_Exercise prompt:_ Below are entries; copy exactly the lines from the one with "none -> purple round brick I8 level 1" through the one with "none -> red brick G3 level 1", both included, and leave out the rest.

── Excerpted records ──

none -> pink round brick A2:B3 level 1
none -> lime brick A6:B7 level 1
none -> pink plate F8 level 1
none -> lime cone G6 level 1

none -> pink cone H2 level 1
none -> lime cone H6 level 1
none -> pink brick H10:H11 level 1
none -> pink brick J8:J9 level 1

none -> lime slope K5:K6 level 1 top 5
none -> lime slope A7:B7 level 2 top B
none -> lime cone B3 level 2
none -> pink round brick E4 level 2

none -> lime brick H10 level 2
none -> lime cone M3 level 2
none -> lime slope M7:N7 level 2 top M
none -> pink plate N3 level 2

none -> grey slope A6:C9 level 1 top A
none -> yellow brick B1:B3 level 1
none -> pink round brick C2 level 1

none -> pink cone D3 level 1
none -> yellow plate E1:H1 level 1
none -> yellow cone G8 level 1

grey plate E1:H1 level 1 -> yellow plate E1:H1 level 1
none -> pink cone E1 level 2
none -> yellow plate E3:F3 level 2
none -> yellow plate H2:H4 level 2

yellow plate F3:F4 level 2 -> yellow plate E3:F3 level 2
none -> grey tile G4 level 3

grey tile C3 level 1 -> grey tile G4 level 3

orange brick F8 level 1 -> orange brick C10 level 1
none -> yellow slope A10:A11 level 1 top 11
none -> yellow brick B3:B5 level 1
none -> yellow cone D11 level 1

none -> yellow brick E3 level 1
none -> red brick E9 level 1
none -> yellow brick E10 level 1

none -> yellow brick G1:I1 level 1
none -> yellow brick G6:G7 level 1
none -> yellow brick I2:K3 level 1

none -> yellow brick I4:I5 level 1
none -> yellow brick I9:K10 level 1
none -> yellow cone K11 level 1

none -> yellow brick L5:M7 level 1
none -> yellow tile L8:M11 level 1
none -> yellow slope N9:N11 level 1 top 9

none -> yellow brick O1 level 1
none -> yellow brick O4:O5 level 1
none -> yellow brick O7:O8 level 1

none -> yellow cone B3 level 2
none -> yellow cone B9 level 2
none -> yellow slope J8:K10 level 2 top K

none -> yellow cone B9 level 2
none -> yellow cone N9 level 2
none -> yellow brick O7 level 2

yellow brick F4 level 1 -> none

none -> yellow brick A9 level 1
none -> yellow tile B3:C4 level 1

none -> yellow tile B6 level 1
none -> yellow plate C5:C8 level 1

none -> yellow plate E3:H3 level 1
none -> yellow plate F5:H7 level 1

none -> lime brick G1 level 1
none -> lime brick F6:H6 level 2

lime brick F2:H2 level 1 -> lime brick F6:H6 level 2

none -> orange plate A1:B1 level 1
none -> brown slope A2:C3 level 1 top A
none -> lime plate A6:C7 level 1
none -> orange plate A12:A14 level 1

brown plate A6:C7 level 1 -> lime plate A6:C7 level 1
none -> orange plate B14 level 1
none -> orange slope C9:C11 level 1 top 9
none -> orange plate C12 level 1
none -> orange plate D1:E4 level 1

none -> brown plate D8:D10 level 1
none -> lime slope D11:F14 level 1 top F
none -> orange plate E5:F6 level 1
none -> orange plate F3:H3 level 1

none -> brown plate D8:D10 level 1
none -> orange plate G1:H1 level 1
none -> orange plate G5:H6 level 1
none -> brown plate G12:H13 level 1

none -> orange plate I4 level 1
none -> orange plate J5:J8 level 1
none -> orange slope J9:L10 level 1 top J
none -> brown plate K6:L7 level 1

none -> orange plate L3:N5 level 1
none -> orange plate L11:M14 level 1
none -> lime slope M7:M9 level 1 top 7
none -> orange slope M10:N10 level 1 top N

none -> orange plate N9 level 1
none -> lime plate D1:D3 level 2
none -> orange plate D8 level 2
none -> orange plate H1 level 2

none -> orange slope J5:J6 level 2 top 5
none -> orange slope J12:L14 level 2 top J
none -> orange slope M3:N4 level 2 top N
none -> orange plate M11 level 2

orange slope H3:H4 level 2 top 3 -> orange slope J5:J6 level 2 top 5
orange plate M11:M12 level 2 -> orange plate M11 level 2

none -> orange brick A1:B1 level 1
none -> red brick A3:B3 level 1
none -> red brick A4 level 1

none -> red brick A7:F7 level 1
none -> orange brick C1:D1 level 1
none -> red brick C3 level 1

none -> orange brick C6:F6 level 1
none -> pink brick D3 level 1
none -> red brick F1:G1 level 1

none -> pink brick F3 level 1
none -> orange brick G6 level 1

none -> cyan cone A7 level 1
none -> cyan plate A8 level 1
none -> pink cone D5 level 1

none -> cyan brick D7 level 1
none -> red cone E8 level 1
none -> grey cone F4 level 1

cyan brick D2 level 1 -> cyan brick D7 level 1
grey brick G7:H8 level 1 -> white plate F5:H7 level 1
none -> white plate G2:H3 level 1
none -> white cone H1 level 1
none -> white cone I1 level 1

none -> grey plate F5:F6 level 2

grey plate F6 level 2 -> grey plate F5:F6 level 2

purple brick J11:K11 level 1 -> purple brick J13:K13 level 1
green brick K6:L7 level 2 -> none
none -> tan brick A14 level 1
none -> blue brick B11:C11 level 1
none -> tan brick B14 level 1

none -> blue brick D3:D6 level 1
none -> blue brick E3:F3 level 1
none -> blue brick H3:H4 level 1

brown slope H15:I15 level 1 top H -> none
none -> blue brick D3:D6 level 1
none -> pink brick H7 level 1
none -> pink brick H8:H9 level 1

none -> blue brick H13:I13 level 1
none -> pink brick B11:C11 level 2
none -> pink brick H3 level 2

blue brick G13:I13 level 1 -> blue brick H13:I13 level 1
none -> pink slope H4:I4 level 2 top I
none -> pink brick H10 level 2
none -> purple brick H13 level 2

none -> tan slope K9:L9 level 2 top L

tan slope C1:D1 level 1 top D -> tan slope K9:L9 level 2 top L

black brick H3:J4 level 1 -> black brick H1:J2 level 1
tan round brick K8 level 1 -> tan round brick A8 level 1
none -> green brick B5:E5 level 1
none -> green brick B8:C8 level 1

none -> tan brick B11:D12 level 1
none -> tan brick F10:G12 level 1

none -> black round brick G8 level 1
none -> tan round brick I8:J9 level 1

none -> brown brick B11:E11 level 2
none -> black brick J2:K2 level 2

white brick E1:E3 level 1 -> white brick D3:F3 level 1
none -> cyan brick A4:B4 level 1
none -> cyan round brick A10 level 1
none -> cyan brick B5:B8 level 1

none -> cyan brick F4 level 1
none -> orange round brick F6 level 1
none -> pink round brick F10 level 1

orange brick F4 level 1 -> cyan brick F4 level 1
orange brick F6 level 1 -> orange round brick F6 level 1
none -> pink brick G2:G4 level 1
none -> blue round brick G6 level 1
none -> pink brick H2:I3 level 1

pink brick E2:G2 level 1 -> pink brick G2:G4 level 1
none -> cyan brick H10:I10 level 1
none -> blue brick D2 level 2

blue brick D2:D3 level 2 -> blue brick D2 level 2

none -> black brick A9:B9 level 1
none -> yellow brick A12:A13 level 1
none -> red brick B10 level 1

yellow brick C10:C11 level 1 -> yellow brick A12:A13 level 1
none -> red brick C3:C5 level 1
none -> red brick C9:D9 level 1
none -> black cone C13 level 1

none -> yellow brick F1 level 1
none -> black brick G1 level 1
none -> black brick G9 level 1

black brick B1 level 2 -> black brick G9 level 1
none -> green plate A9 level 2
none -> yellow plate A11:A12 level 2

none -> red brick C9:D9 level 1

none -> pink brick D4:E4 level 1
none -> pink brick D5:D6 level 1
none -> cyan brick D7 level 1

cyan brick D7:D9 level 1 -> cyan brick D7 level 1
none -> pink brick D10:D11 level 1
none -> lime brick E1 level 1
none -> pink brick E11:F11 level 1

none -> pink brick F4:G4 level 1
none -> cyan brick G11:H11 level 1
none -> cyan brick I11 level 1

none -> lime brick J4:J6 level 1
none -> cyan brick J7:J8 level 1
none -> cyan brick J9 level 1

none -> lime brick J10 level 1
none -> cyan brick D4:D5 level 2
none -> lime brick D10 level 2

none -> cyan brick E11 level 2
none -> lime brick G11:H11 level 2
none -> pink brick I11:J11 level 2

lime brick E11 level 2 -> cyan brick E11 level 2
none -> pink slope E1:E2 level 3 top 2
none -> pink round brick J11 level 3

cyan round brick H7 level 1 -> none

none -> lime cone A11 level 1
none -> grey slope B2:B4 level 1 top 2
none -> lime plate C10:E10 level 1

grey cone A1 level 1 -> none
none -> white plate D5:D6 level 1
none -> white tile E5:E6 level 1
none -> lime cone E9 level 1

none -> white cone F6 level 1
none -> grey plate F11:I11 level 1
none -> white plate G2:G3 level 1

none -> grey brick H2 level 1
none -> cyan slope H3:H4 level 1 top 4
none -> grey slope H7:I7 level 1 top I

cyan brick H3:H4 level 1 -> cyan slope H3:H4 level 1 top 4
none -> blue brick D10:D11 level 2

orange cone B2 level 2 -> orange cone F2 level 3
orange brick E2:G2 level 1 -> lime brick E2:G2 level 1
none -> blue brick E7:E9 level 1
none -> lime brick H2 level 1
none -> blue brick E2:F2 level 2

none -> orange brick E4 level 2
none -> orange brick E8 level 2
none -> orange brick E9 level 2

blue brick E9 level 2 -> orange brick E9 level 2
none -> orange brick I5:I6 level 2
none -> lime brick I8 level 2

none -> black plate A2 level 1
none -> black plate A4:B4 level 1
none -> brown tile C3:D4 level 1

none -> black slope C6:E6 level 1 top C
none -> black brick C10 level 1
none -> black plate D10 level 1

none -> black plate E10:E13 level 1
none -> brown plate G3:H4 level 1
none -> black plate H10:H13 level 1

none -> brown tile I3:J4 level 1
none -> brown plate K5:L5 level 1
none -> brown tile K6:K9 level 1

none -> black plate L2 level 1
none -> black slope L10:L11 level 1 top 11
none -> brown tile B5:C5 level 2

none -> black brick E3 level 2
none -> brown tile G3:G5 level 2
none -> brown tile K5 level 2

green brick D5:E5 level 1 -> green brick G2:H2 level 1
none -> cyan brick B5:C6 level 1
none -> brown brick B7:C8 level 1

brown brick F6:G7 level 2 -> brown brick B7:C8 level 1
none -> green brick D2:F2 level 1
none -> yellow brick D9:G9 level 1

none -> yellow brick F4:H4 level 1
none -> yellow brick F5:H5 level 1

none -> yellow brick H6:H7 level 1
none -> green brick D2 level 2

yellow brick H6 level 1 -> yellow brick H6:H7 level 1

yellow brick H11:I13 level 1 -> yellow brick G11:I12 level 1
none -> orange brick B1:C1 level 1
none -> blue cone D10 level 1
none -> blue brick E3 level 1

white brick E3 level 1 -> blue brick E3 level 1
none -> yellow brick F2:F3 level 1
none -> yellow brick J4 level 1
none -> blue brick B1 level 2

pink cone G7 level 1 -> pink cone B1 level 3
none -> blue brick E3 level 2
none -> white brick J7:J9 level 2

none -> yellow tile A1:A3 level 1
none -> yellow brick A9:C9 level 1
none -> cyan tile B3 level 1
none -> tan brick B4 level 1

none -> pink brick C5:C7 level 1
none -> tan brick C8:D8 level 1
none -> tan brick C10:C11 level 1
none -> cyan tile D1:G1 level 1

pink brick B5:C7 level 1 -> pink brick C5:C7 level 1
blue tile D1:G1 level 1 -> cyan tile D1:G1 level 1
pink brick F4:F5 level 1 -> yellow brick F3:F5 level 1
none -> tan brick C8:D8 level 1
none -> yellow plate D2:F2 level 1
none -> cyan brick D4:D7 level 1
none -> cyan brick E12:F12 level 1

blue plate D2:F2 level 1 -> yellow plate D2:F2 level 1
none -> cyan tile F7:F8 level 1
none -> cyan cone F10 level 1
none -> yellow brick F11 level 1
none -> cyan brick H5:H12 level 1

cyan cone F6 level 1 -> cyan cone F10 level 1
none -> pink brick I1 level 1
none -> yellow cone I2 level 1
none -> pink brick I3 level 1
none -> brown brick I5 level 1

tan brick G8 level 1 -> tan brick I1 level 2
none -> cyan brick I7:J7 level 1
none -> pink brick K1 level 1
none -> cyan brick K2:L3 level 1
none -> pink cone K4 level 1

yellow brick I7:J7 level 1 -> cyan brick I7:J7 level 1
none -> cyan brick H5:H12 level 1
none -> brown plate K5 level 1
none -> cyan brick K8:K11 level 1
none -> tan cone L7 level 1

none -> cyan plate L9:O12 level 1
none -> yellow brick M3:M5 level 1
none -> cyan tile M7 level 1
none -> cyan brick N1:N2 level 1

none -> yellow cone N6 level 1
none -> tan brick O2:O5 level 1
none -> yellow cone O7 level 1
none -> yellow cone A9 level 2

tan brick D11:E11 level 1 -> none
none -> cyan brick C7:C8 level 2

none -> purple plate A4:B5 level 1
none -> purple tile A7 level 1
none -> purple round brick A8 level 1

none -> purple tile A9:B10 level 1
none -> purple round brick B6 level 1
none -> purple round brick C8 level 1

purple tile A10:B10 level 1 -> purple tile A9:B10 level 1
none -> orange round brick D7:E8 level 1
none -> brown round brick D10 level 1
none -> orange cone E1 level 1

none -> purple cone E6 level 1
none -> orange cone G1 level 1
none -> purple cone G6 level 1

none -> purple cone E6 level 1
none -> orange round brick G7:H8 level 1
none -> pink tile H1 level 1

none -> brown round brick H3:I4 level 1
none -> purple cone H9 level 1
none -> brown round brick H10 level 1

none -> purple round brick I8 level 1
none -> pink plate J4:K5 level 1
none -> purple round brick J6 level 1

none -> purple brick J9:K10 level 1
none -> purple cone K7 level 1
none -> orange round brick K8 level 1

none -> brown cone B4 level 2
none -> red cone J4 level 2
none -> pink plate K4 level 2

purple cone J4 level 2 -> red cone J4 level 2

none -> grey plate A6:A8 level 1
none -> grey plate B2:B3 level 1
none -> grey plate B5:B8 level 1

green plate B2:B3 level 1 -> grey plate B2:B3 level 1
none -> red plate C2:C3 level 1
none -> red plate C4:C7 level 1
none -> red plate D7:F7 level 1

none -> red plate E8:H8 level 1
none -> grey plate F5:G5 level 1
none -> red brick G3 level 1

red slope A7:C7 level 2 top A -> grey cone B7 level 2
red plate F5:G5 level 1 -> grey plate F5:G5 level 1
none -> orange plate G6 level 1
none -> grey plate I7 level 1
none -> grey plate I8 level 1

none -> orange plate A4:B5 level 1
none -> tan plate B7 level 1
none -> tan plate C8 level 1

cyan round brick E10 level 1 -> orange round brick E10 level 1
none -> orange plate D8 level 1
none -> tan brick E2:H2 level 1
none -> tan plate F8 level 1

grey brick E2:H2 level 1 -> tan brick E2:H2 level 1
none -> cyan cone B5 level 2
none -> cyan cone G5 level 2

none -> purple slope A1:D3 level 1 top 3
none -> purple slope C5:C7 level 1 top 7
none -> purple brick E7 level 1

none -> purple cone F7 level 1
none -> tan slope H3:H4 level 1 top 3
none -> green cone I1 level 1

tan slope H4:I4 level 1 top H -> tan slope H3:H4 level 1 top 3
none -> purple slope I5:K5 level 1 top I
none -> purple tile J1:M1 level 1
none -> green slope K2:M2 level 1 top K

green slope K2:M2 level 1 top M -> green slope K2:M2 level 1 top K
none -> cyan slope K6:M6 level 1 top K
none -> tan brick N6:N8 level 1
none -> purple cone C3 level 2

───

_Answer space:_
none -> purple round brick I8 level 1
none -> pink plate J4:K5 level 1
none -> purple round brick J6 level 1

none -> purple brick J9:K10 level 1
none -> purple cone K7 level 1
none -> orange round brick K8 level 1

none -> brown cone B4 level 2
none -> red cone J4 level 2
none -> pink plate K4 level 2

purple cone J4 level 2 -> red cone J4 level 2

none -> grey plate A6:A8 level 1
none -> grey plate B2:B3 level 1
none -> grey plate B5:B8 level 1

green plate B2:B3 level 1 -> grey plate B2:B3 level 1
none -> red plate C2:C3 level 1
none -> red plate C4:C7 level 1
none -> red plate D7:F7 level 1

none -> red plate E8:H8 level 1
none -> grey plate F5:G5 level 1
none -> red brick G3 level 1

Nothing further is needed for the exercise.